#### Work to complete
Pull every "blue" line out of the data below.

#### Source information
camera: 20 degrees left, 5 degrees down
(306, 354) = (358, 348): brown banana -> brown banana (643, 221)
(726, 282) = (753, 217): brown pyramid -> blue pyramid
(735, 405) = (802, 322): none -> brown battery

...

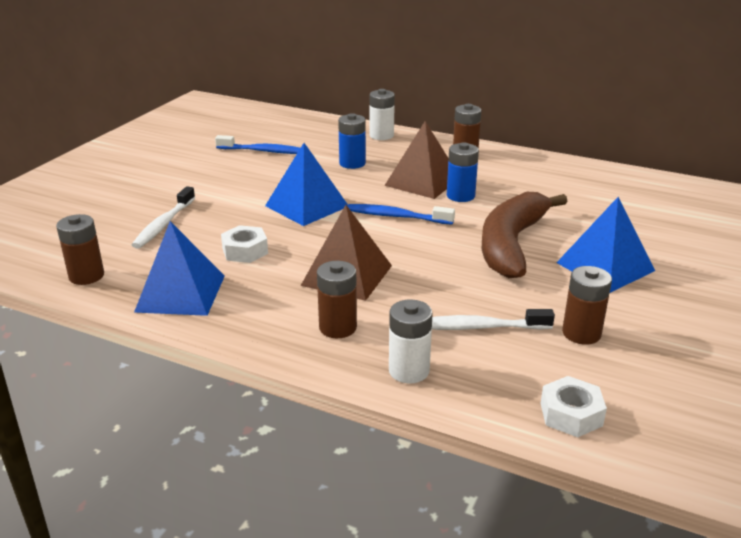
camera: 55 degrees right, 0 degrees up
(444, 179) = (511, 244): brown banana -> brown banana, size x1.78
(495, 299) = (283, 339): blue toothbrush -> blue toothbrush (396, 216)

#### Solution
(726, 282) = (753, 217): brown pyramid -> blue pyramid
(495, 299) = (283, 339): blue toothbrush -> blue toothbrush (396, 216)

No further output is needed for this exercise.